● **YOUR INSTRUCTIONS**: What is needed is an exact reproduction of the lines from the one that contains "(391, 268) = (401, 524): grey" through the end of the data, both included and nothing else, with pictures omitted.

#####

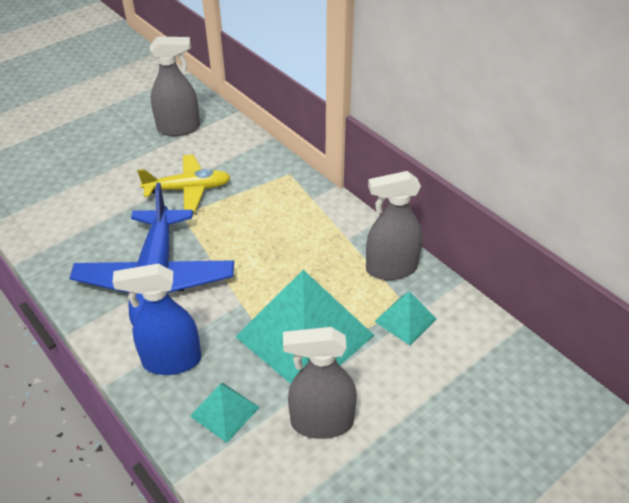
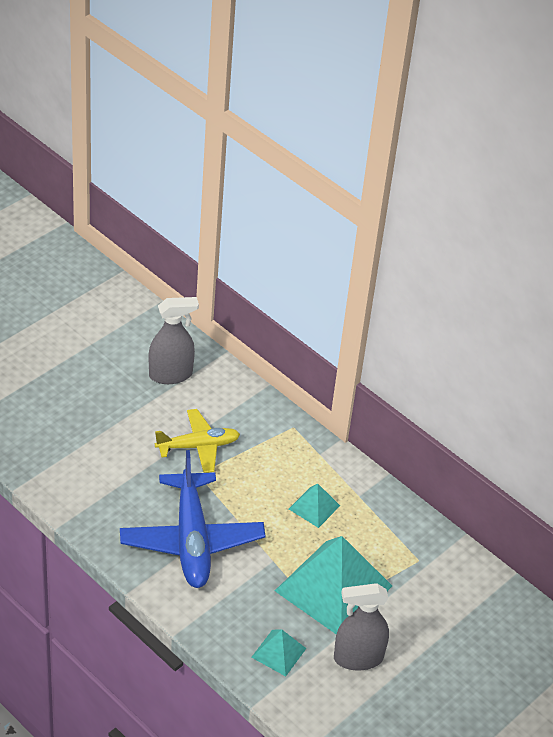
camera: 10 degrees left, 0 degrees up
(171, 361) = (225, 613): blue spray bottle -> none
(391, 268) = (401, 524): grey spray bottle -> none
(405, 320) = (417, 571): turquoise pyramid -> turquoise pyramid (314, 507)

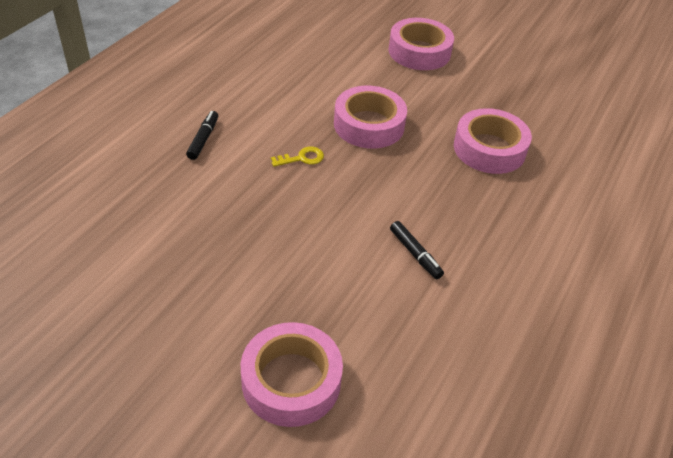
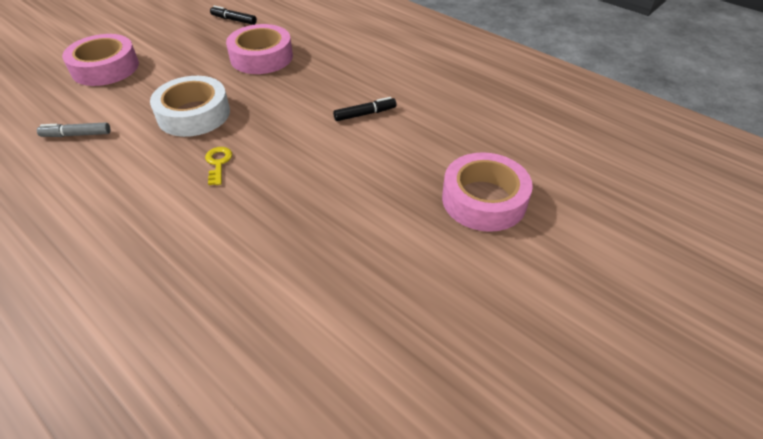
camera: 75 degrees left, 0 degrees up
(203, 139) = (144, 238): black marker -> black marker (234, 20)
(318, 66) = (76, 135): none -> grey marker
(369, 125) = (194, 114): pink tape -> white tape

#####

● **WORKED SOLUTION**:
(391, 268) = (401, 524): grey spray bottle -> none
(405, 320) = (417, 571): turquoise pyramid -> turquoise pyramid (314, 507)

camera: 75 degrees left, 0 degrees up
(203, 139) = (144, 238): black marker -> black marker (234, 20)
(318, 66) = (76, 135): none -> grey marker
(369, 125) = (194, 114): pink tape -> white tape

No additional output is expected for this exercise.